Material provided
========================================
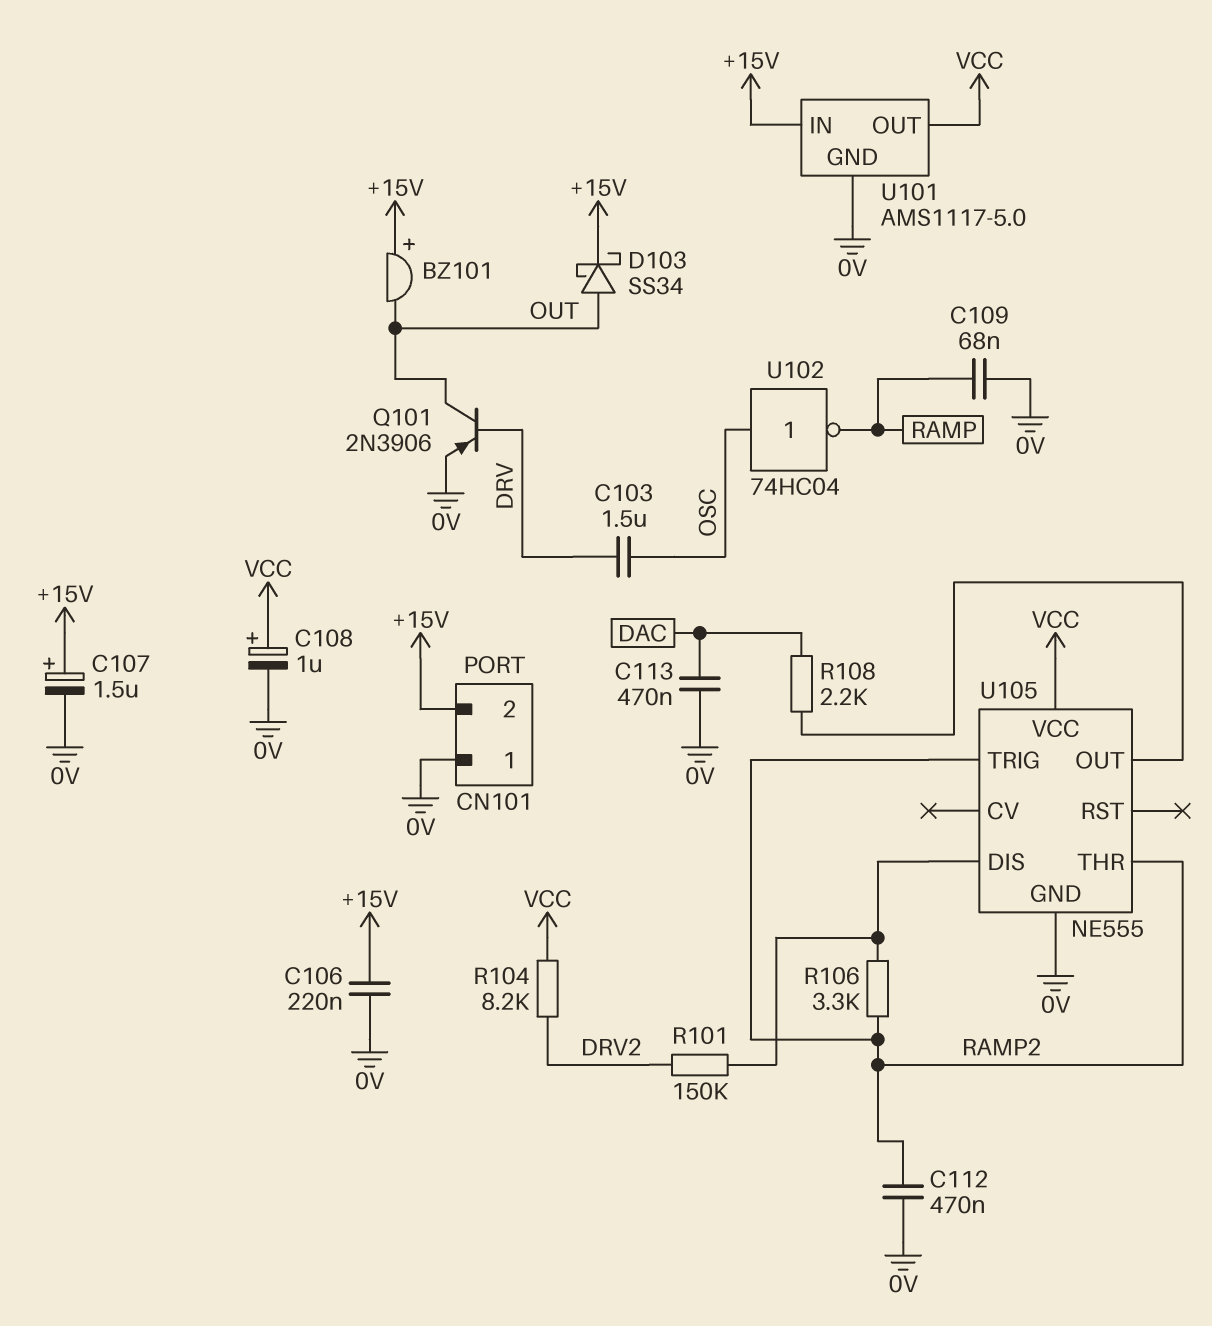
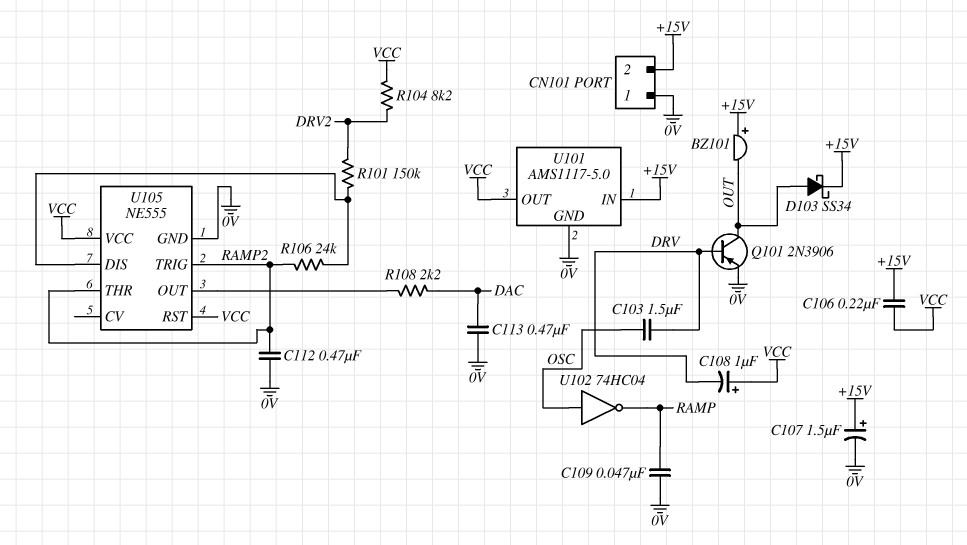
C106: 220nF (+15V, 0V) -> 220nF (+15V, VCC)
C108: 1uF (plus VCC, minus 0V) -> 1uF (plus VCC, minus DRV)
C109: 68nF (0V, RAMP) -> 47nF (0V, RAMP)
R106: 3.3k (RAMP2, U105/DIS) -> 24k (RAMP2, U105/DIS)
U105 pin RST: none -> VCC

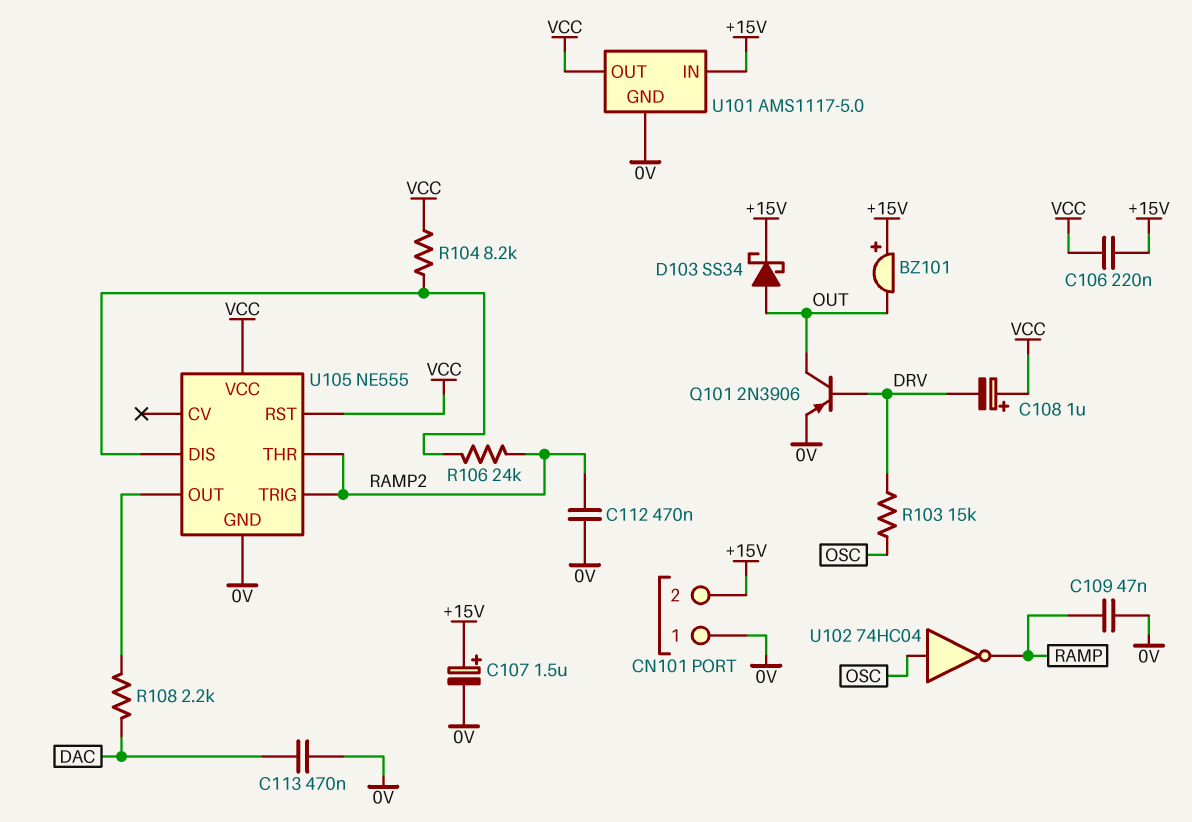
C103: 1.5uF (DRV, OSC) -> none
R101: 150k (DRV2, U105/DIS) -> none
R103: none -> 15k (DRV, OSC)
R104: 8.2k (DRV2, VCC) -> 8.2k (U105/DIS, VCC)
========================================
Task statement
A faithful copy of all the data above, without its pictures, is the expected result.

Answer for this exercise
C106: 220nF (+15V, 0V) -> 220nF (+15V, VCC)
C108: 1uF (plus VCC, minus 0V) -> 1uF (plus VCC, minus DRV)
C109: 68nF (0V, RAMP) -> 47nF (0V, RAMP)
R106: 3.3k (RAMP2, U105/DIS) -> 24k (RAMP2, U105/DIS)
U105 pin RST: none -> VCC

C103: 1.5uF (DRV, OSC) -> none
R101: 150k (DRV2, U105/DIS) -> none
R103: none -> 15k (DRV, OSC)
R104: 8.2k (DRV2, VCC) -> 8.2k (U105/DIS, VCC)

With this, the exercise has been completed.